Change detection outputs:
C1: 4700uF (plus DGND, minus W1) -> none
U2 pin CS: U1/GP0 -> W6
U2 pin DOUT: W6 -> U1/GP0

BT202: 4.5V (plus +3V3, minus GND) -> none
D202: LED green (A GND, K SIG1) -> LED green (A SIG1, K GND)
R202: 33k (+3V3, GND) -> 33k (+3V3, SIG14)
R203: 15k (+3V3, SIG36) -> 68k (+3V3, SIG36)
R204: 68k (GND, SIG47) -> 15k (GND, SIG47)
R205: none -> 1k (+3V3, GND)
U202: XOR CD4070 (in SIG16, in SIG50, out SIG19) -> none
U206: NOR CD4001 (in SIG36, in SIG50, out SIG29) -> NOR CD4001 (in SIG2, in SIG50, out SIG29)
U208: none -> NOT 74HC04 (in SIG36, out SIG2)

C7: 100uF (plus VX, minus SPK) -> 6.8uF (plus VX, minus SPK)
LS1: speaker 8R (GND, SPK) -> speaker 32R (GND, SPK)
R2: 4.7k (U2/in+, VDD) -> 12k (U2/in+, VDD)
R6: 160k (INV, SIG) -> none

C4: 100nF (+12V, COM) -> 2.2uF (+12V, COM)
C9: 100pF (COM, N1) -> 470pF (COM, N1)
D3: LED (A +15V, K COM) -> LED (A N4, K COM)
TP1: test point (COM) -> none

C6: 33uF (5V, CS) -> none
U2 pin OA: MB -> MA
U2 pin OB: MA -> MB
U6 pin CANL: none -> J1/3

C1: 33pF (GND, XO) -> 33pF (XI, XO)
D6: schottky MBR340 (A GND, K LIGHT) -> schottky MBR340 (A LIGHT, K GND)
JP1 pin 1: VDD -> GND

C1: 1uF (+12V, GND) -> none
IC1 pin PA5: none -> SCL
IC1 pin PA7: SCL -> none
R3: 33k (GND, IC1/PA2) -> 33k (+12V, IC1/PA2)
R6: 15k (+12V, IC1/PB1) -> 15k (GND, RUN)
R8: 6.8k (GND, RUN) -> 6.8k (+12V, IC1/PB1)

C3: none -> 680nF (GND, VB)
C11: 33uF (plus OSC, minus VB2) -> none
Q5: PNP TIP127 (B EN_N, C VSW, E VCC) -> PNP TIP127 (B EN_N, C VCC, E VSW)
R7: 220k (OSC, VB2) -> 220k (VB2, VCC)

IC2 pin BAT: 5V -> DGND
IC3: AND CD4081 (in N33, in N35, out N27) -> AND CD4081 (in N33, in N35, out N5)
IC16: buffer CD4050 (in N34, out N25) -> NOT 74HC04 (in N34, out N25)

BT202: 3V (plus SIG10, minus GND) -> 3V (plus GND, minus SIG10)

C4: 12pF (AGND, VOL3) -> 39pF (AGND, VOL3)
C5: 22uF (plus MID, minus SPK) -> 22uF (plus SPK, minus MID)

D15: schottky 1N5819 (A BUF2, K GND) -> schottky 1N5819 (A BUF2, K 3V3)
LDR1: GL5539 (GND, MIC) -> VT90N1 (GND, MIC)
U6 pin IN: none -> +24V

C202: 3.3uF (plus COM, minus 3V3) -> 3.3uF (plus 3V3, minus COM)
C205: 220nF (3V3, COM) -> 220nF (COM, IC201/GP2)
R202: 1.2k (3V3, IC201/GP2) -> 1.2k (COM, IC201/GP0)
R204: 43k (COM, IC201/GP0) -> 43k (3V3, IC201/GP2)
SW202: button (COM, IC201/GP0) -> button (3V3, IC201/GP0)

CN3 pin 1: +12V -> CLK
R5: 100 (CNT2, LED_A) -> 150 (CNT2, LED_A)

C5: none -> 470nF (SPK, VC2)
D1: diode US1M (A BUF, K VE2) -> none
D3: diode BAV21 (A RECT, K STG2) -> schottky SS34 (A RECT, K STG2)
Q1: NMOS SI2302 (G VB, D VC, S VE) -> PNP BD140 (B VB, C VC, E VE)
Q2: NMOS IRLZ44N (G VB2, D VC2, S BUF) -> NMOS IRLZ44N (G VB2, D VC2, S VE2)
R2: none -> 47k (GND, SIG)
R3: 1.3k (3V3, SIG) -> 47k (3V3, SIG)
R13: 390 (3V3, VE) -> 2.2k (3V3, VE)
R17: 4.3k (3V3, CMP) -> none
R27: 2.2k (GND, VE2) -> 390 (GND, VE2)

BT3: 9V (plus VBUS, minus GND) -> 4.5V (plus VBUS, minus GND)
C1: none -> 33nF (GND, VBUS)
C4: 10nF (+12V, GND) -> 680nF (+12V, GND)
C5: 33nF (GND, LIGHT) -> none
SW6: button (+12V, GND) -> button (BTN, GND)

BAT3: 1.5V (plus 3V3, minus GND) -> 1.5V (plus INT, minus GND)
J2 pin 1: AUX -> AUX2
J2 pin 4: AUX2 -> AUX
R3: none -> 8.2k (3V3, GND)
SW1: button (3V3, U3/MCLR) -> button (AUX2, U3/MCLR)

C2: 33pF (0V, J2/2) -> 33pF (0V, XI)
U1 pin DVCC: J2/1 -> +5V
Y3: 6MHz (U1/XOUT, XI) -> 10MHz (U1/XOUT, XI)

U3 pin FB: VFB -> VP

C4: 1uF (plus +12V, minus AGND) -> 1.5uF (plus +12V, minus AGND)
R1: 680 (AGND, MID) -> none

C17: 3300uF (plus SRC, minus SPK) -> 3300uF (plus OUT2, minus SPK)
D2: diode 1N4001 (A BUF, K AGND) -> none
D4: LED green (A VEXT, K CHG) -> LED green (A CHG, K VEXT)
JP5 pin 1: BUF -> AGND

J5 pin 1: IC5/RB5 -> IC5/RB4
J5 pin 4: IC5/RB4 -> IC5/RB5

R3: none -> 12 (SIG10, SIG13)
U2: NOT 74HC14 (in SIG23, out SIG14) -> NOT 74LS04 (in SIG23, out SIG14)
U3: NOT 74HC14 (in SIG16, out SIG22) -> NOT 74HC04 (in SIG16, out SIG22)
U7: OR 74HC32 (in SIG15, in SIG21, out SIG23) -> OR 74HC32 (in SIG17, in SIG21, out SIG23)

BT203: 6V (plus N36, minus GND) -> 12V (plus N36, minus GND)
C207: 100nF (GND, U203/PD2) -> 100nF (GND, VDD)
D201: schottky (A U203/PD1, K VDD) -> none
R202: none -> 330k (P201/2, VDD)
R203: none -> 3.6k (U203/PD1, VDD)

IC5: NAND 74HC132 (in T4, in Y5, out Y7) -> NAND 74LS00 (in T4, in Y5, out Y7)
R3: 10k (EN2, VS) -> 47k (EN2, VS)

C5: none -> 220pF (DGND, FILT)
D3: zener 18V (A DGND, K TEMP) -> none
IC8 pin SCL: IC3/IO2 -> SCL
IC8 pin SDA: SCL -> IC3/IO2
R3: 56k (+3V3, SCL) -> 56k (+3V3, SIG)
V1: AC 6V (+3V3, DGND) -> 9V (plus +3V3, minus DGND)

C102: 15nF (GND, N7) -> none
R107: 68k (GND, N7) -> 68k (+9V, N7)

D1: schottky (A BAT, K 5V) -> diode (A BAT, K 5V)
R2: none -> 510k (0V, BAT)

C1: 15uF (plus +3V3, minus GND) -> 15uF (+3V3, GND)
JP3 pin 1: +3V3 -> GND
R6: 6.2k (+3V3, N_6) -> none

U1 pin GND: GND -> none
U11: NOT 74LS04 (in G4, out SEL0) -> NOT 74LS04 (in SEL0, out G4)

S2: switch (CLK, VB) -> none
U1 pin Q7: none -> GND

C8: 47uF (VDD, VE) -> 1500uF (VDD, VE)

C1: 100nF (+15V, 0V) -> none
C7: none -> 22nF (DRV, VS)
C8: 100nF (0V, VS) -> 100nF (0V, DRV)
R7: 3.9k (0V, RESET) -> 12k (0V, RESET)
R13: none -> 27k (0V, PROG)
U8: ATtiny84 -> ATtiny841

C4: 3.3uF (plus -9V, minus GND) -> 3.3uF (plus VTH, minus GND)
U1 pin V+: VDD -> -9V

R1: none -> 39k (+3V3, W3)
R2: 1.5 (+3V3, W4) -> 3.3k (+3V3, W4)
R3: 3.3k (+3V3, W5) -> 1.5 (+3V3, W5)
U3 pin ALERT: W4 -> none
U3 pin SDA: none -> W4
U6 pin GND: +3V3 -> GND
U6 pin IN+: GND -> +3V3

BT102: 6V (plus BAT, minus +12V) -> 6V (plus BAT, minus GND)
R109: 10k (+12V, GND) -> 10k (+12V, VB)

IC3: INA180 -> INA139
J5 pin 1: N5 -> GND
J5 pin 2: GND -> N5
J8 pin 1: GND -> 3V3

■ Problem requirements
Your answer should consist only of the lines above between the line holding "D4: LED green" and the line holding "U2: NOT 74HC14", inclusive, each transcribed exactly.

■ Task answer
D4: LED green (A VEXT, K CHG) -> LED green (A CHG, K VEXT)
JP5 pin 1: BUF -> AGND

J5 pin 1: IC5/RB5 -> IC5/RB4
J5 pin 4: IC5/RB4 -> IC5/RB5

R3: none -> 12 (SIG10, SIG13)
U2: NOT 74HC14 (in SIG23, out SIG14) -> NOT 74LS04 (in SIG23, out SIG14)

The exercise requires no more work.